• **About this task**
With the line containing "purple plate H12:K12" as the start and the line containing "none -> black slope M5:M6 level 3 top 6" as the end, transcribe that span of the entries below exactly, including both.

• **Material to process**

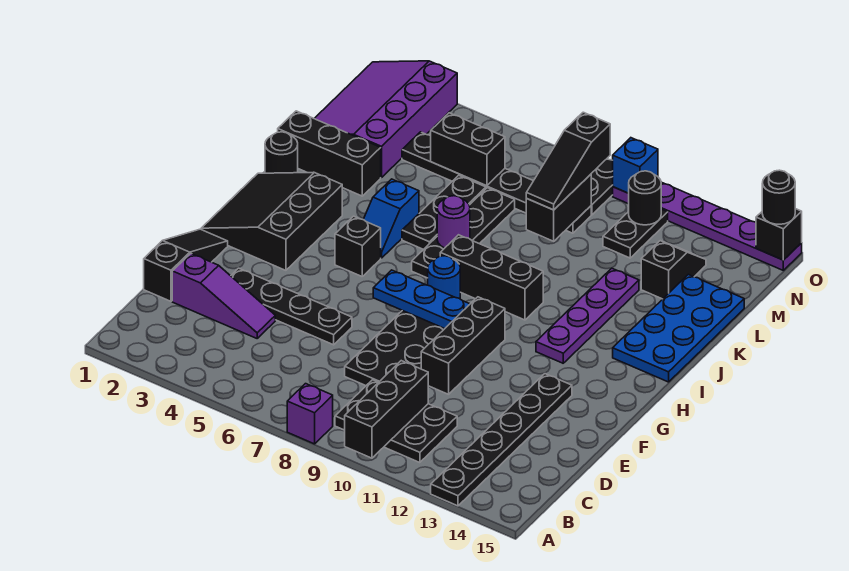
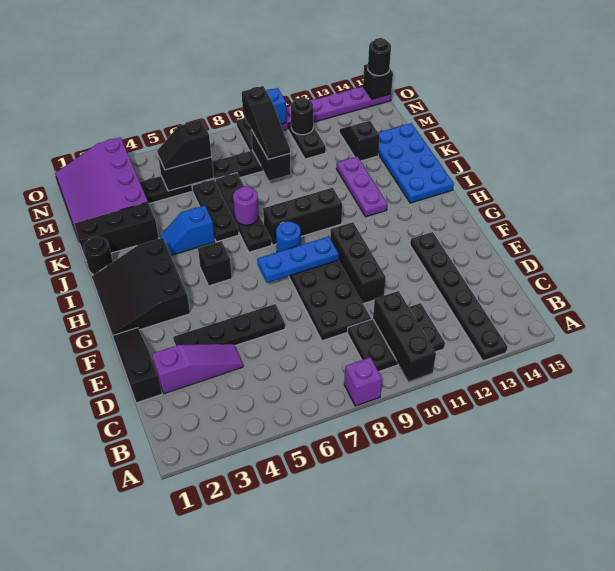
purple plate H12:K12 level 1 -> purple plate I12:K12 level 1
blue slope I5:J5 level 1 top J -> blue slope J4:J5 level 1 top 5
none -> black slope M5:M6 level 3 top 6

* * *

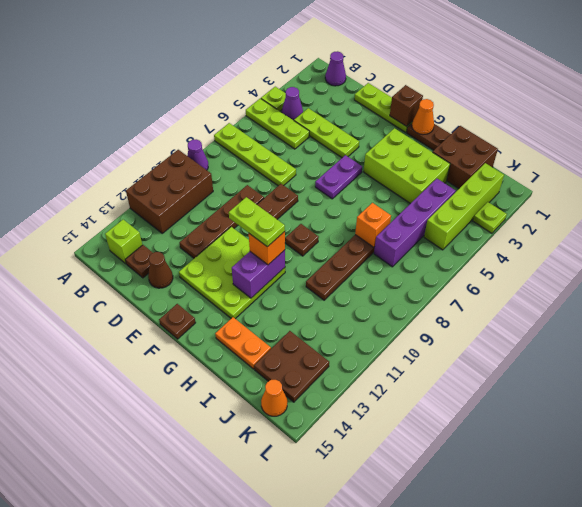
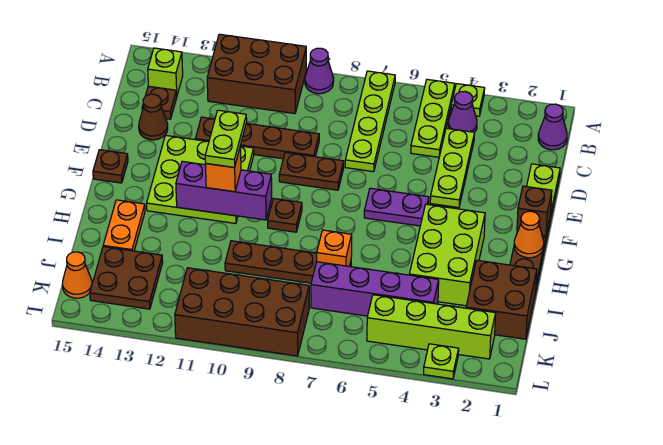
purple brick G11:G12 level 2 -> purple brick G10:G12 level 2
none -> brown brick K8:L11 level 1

• **Task solution**
purple plate H12:K12 level 1 -> purple plate I12:K12 level 1
blue slope I5:J5 level 1 top J -> blue slope J4:J5 level 1 top 5
none -> black slope M5:M6 level 3 top 6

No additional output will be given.